REQUIREMENT: Nothing in the data is to be left out; copy it exactly.

*** SUPPLIED MATERIAL ***

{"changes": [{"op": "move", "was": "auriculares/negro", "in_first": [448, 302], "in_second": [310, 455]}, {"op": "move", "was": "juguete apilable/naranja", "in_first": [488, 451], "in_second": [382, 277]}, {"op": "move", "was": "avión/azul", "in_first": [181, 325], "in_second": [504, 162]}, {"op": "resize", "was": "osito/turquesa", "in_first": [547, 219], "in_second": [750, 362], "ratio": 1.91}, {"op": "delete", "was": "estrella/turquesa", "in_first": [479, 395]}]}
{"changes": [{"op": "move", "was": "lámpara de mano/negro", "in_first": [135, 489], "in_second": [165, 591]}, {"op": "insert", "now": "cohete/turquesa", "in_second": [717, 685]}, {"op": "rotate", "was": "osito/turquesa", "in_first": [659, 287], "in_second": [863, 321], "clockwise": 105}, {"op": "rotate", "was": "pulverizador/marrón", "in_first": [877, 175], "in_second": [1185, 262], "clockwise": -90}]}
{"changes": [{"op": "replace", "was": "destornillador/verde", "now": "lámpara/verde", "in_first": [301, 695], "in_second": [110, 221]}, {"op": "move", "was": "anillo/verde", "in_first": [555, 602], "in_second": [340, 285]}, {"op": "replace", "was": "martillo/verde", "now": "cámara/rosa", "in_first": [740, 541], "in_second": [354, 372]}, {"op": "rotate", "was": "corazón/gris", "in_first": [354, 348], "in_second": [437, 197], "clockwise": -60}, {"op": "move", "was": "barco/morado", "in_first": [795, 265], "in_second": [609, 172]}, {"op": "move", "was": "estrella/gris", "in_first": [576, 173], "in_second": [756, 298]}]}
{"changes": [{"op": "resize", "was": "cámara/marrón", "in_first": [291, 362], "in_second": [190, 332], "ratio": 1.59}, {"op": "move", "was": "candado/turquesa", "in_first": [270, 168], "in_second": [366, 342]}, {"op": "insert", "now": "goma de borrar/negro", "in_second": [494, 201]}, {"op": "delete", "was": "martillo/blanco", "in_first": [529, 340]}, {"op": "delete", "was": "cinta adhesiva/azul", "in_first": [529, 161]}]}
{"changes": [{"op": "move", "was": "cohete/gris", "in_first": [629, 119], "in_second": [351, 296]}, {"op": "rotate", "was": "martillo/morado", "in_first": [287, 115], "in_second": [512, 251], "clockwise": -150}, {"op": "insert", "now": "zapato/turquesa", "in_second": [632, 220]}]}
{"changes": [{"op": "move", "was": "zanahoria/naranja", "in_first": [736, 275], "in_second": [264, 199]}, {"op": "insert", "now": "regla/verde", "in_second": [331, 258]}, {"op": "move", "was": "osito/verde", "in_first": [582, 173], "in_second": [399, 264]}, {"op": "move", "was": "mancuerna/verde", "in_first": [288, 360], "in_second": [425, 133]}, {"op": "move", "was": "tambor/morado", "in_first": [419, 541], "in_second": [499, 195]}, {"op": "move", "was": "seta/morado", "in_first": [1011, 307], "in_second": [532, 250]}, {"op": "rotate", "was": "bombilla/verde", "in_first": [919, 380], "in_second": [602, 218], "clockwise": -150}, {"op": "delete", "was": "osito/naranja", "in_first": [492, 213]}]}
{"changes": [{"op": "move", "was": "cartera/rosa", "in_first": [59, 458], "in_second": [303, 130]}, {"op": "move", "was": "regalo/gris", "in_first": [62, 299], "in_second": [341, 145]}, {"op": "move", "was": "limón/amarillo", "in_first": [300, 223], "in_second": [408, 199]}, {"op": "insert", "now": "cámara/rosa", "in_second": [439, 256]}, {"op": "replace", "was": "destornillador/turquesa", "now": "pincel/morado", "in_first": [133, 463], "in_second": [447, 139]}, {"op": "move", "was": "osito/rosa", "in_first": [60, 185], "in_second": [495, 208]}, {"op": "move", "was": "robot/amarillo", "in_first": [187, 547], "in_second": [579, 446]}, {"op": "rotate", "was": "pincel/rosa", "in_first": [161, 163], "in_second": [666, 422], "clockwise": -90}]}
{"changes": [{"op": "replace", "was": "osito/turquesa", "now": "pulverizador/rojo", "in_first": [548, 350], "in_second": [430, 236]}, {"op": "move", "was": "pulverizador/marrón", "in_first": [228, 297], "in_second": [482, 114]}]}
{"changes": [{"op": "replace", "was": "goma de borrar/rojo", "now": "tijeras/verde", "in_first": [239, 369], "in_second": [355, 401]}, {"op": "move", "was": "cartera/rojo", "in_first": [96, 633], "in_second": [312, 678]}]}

***

RESPONSE TO THIS EXERCISE:
{"changes": [{"op": "move", "was": "auriculares/negro", "in_first": [448, 302], "in_second": [310, 455]}, {"op": "move", "was": "juguete apilable/naranja", "in_first": [488, 451], "in_second": [382, 277]}, {"op": "move", "was": "avión/azul", "in_first": [181, 325], "in_second": [504, 162]}, {"op": "resize", "was": "osito/turquesa", "in_first": [547, 219], "in_second": [750, 362], "ratio": 1.91}, {"op": "delete", "was": "estrella/turquesa", "in_first": [479, 395]}]}
{"changes": [{"op": "move", "was": "lámpara de mano/negro", "in_first": [135, 489], "in_second": [165, 591]}, {"op": "insert", "now": "cohete/turquesa", "in_second": [717, 685]}, {"op": "rotate", "was": "osito/turquesa", "in_first": [659, 287], "in_second": [863, 321], "clockwise": 105}, {"op": "rotate", "was": "pulverizador/marrón", "in_first": [877, 175], "in_second": [1185, 262], "clockwise": -90}]}
{"changes": [{"op": "replace", "was": "destornillador/verde", "now": "lámpara/verde", "in_first": [301, 695], "in_second": [110, 221]}, {"op": "move", "was": "anillo/verde", "in_first": [555, 602], "in_second": [340, 285]}, {"op": "replace", "was": "martillo/verde", "now": "cámara/rosa", "in_first": [740, 541], "in_second": [354, 372]}, {"op": "rotate", "was": "corazón/gris", "in_first": [354, 348], "in_second": [437, 197], "clockwise": -60}, {"op": "move", "was": "barco/morado", "in_first": [795, 265], "in_second": [609, 172]}, {"op": "move", "was": "estrella/gris", "in_first": [576, 173], "in_second": [756, 298]}]}
{"changes": [{"op": "resize", "was": "cámara/marrón", "in_first": [291, 362], "in_second": [190, 332], "ratio": 1.59}, {"op": "move", "was": "candado/turquesa", "in_first": [270, 168], "in_second": [366, 342]}, {"op": "insert", "now": "goma de borrar/negro", "in_second": [494, 201]}, {"op": "delete", "was": "martillo/blanco", "in_first": [529, 340]}, {"op": "delete", "was": "cinta adhesiva/azul", "in_first": [529, 161]}]}
{"changes": [{"op": "move", "was": "cohete/gris", "in_first": [629, 119], "in_second": [351, 296]}, {"op": "rotate", "was": "martillo/morado", "in_first": [287, 115], "in_second": [512, 251], "clockwise": -150}, {"op": "insert", "now": "zapato/turquesa", "in_second": [632, 220]}]}
{"changes": [{"op": "move", "was": "zanahoria/naranja", "in_first": [736, 275], "in_second": [264, 199]}, {"op": "insert", "now": "regla/verde", "in_second": [331, 258]}, {"op": "move", "was": "osito/verde", "in_first": [582, 173], "in_second": [399, 264]}, {"op": "move", "was": "mancuerna/verde", "in_first": [288, 360], "in_second": [425, 133]}, {"op": "move", "was": "tambor/morado", "in_first": [419, 541], "in_second": [499, 195]}, {"op": "move", "was": "seta/morado", "in_first": [1011, 307], "in_second": [532, 250]}, {"op": "rotate", "was": "bombilla/verde", "in_first": [919, 380], "in_second": [602, 218], "clockwise": -150}, {"op": "delete", "was": "osito/naranja", "in_first": [492, 213]}]}
{"changes": [{"op": "move", "was": "cartera/rosa", "in_first": [59, 458], "in_second": [303, 130]}, {"op": "move", "was": "regalo/gris", "in_first": [62, 299], "in_second": [341, 145]}, {"op": "move", "was": "limón/amarillo", "in_first": [300, 223], "in_second": [408, 199]}, {"op": "insert", "now": "cámara/rosa", "in_second": [439, 256]}, {"op": "replace", "was": "destornillador/turquesa", "now": "pincel/morado", "in_first": [133, 463], "in_second": [447, 139]}, {"op": "move", "was": "osito/rosa", "in_first": [60, 185], "in_second": [495, 208]}, {"op": "move", "was": "robot/amarillo", "in_first": [187, 547], "in_second": [579, 446]}, {"op": "rotate", "was": "pincel/rosa", "in_first": [161, 163], "in_second": [666, 422], "clockwise": -90}]}
{"changes": [{"op": "replace", "was": "osito/turquesa", "now": "pulverizador/rojo", "in_first": [548, 350], "in_second": [430, 236]}, {"op": "move", "was": "pulverizador/marrón", "in_first": [228, 297], "in_second": [482, 114]}]}
{"changes": [{"op": "replace", "was": "goma de borrar/rojo", "now": "tijeras/verde", "in_first": [239, 369], "in_second": [355, 401]}, {"op": "move", "was": "cartera/rojo", "in_first": [96, 633], "in_second": [312, 678]}]}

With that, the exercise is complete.